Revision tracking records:
━━━━━━━━━━━━━━━━

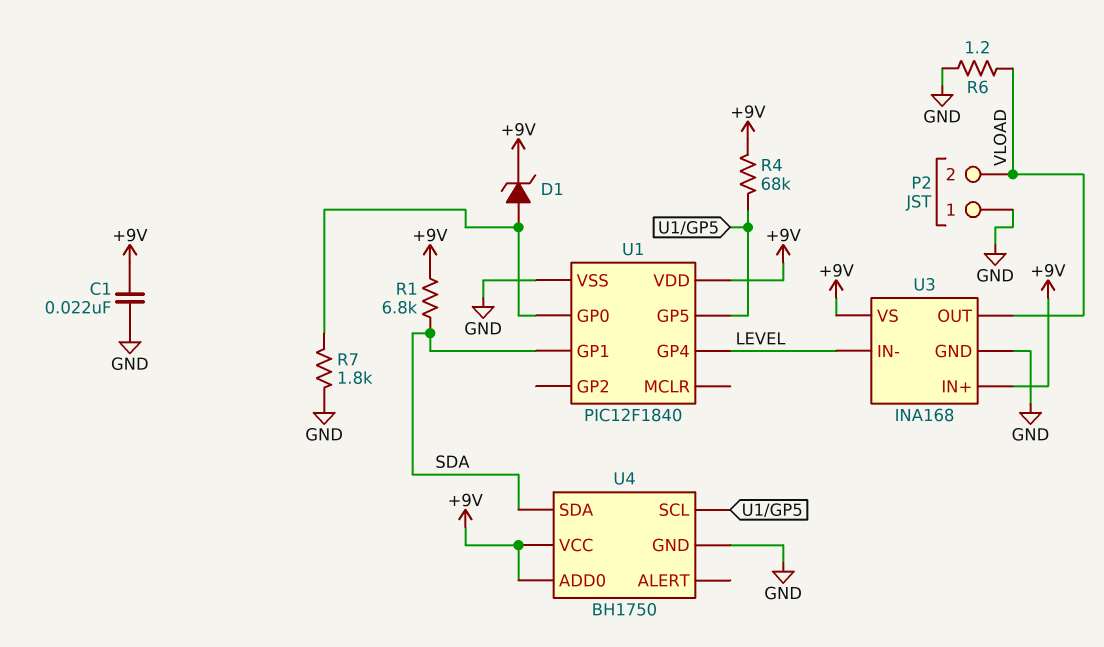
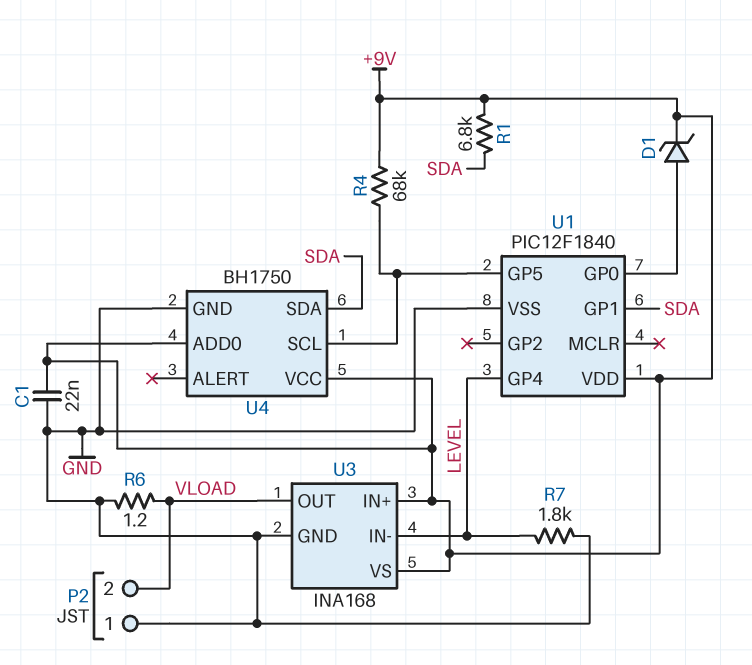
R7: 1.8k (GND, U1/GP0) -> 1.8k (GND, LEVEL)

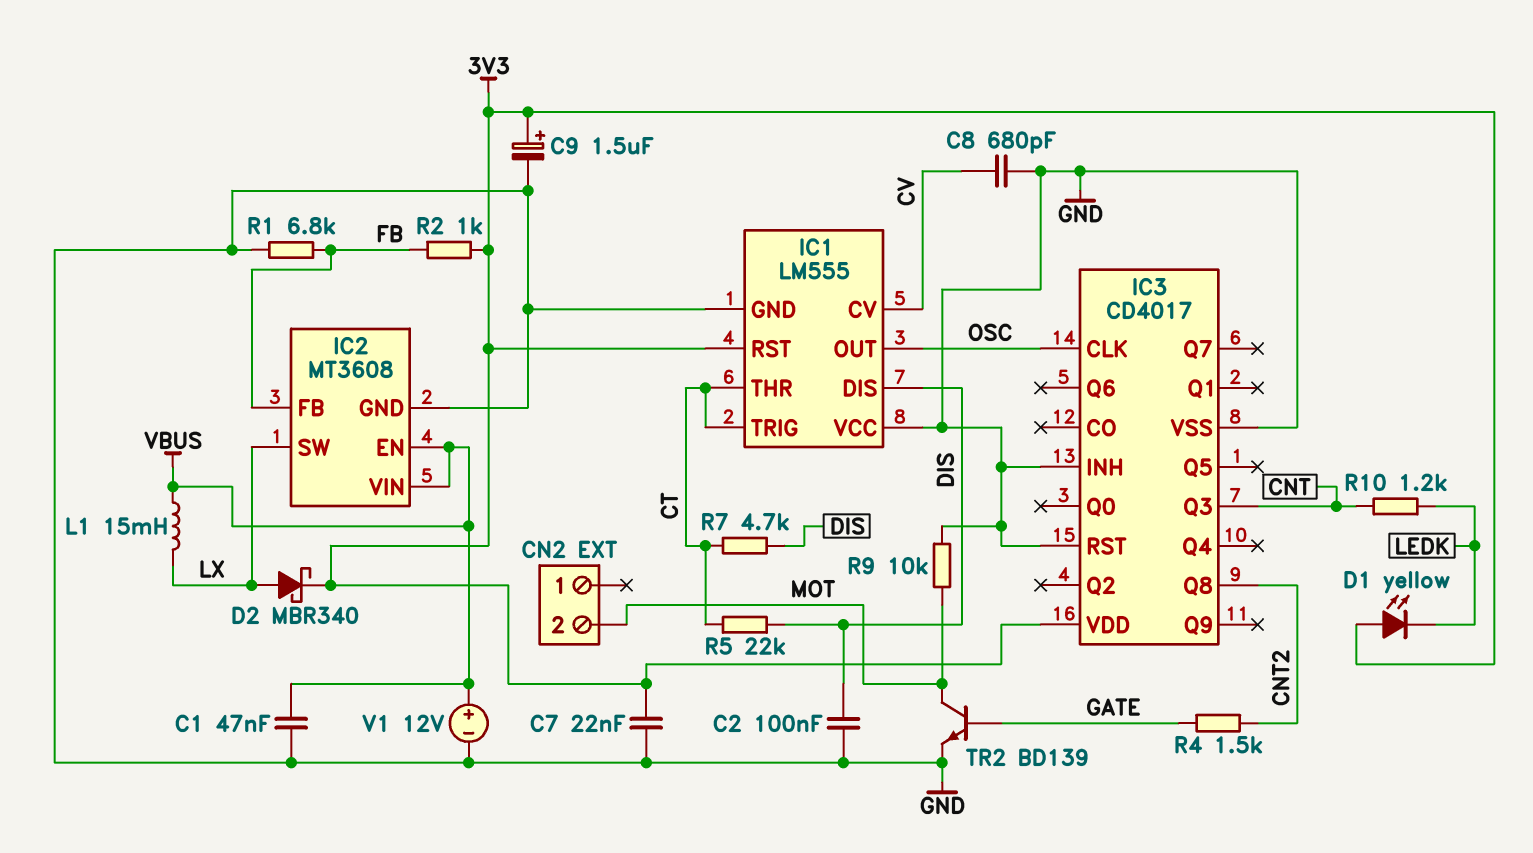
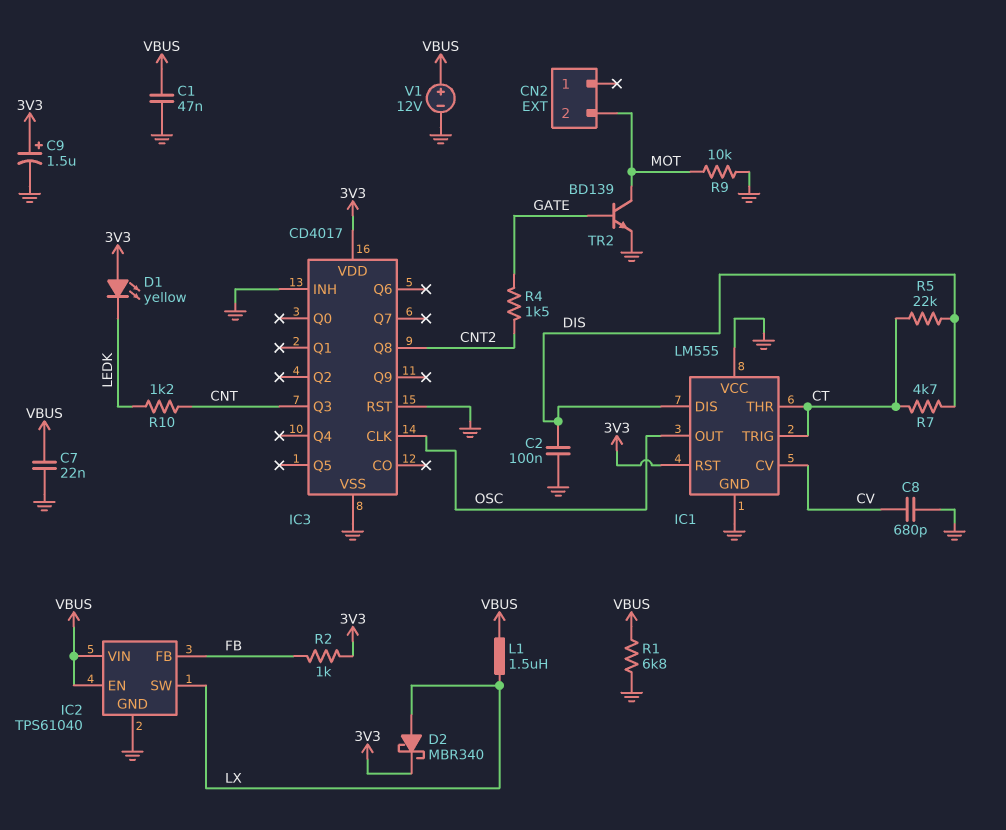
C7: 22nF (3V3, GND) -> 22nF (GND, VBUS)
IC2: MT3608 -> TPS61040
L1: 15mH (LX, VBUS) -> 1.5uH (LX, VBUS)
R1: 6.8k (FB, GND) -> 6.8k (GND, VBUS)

━━━━━━━━━━━━━━━━

Work required :: Make a copy of each line in the records that has the word "VBUS".

Task response ::
C7: 22nF (3V3, GND) -> 22nF (GND, VBUS)
L1: 15mH (LX, VBUS) -> 1.5uH (LX, VBUS)
R1: 6.8k (FB, GND) -> 6.8k (GND, VBUS)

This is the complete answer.